== Work required ==
Restate every entry verbatim; drop the pictures.

== Input records ==
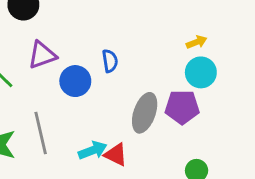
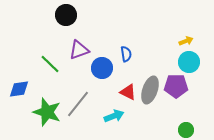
gray line: (41, 133) -> (78, 104), turned 52
red triangle: (116, 155) -> (128, 92), moved

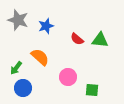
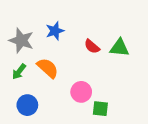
gray star: (18, 20) -> (21, 40), moved
green arrow: (16, 68) -> (19, 72), moved
green square: (92, 90) -> (100, 109), moved

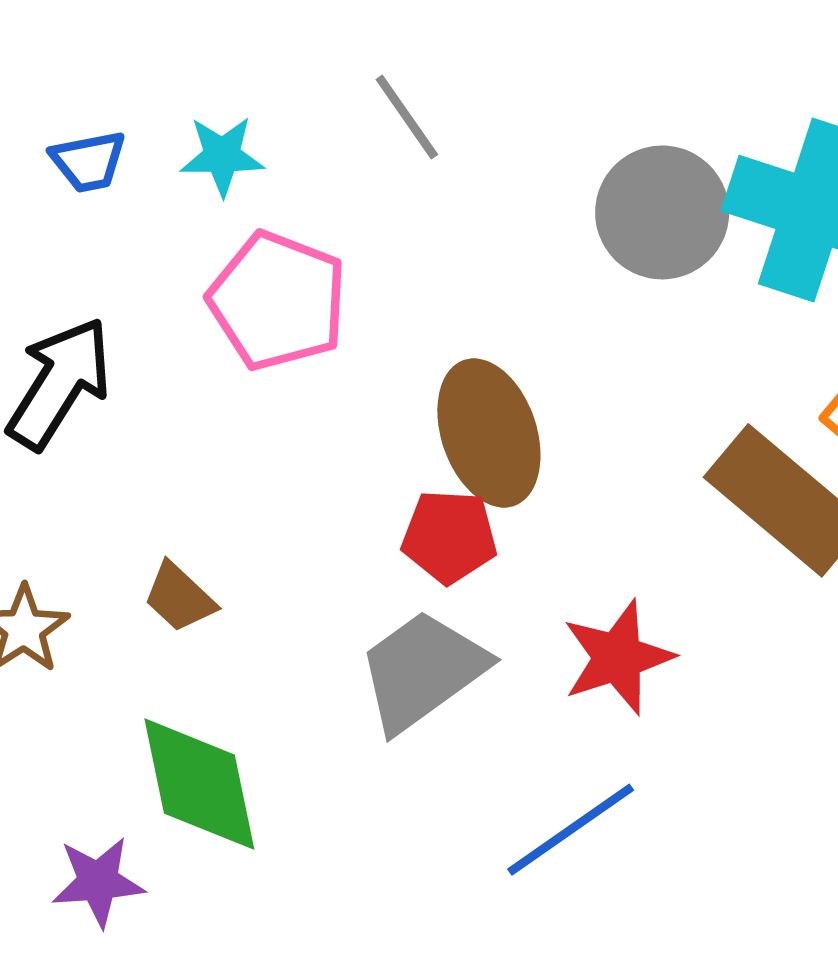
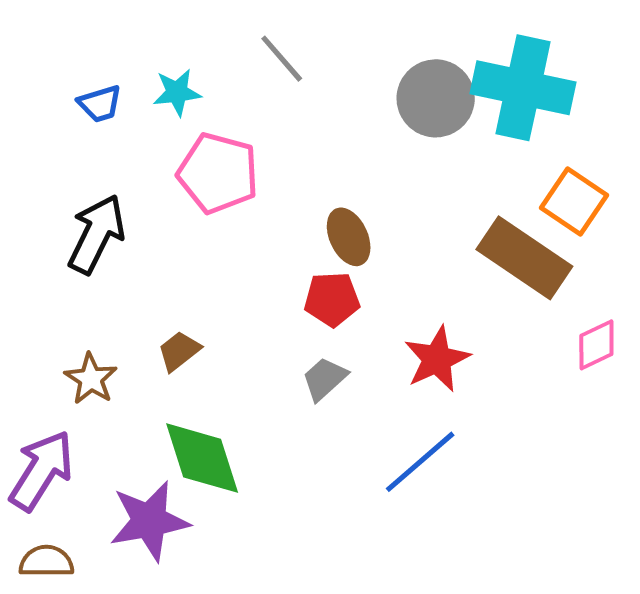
brown ellipse: (489, 433) -> (349, 237), size x0.7
brown trapezoid: (179, 597) -> (179, 351), turned 105
gray trapezoid: (422, 671) -> (324, 379), size x0.6
purple star: (98, 882) -> (149, 521), size x1.5

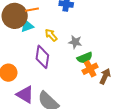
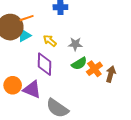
green semicircle: (85, 58) -> (79, 63), moved
purple triangle: (25, 95) -> (32, 90), moved

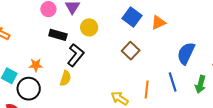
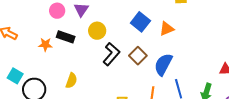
blue semicircle: (186, 53) -> (163, 64), moved
black L-shape: (76, 55) -> (111, 54), moved
orange star: (36, 65) -> (45, 45), moved

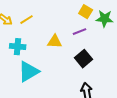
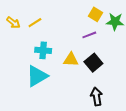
yellow triangle: (55, 42) -> (71, 60), moved
cyan cross: (18, 47) -> (43, 50), moved

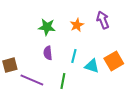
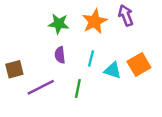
orange star: (77, 25) -> (95, 21), size x1.5
purple line: (32, 80) -> (41, 87), turned -50

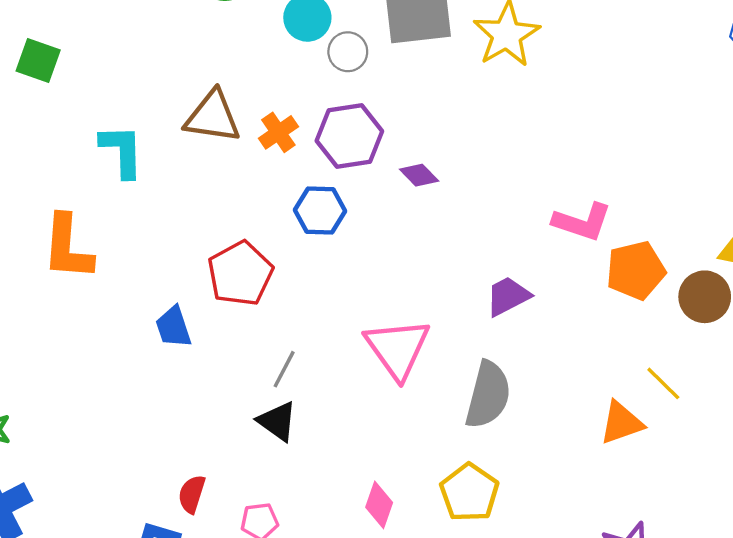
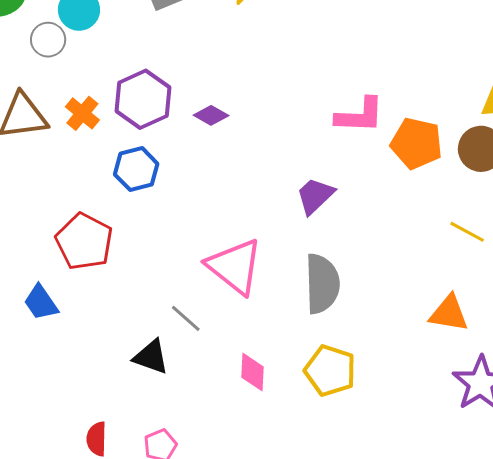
gray circle: (348, 52) -> (48, 40), moved
orange pentagon: (636, 270) -> (416, 143), turned -30
gray line: (284, 369) -> (186, 318), moved, turned -60
orange triangle: (621, 423) -> (449, 313), moved, turned 45
pink diamond: (379, 505) -> (252, 372), moved

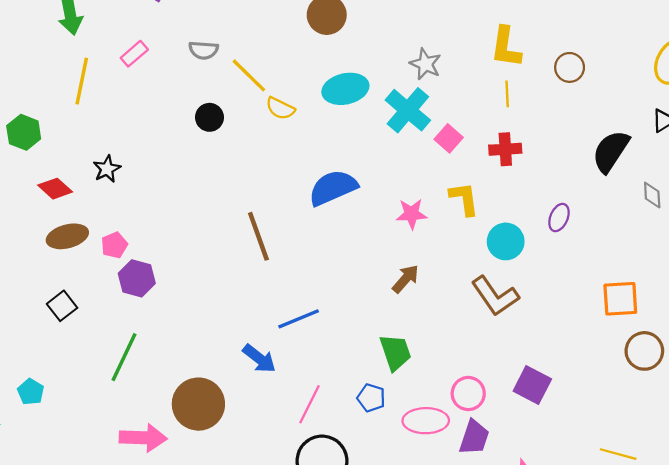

== Finished exercise ==
gray line: (41, 133) -> (78, 104), turned 52
red triangle: (116, 155) -> (128, 92), moved

gray star: (18, 20) -> (21, 40), moved
green arrow: (16, 68) -> (19, 72), moved
green square: (92, 90) -> (100, 109), moved

brown ellipse: (489, 433) -> (349, 237), size x0.7
brown trapezoid: (179, 597) -> (179, 351), turned 105
gray trapezoid: (422, 671) -> (324, 379), size x0.6
purple star: (98, 882) -> (149, 521), size x1.5

green semicircle: (85, 58) -> (79, 63), moved
purple triangle: (25, 95) -> (32, 90), moved

blue semicircle: (186, 53) -> (163, 64), moved
black L-shape: (76, 55) -> (111, 54), moved
orange star: (36, 65) -> (45, 45), moved

yellow triangle: (55, 42) -> (71, 60), moved
cyan cross: (18, 47) -> (43, 50), moved

orange star: (77, 25) -> (95, 21), size x1.5
purple line: (32, 80) -> (41, 87), turned -50

gray circle: (348, 52) -> (48, 40), moved
orange pentagon: (636, 270) -> (416, 143), turned -30
gray line: (284, 369) -> (186, 318), moved, turned -60
orange triangle: (621, 423) -> (449, 313), moved, turned 45
pink diamond: (379, 505) -> (252, 372), moved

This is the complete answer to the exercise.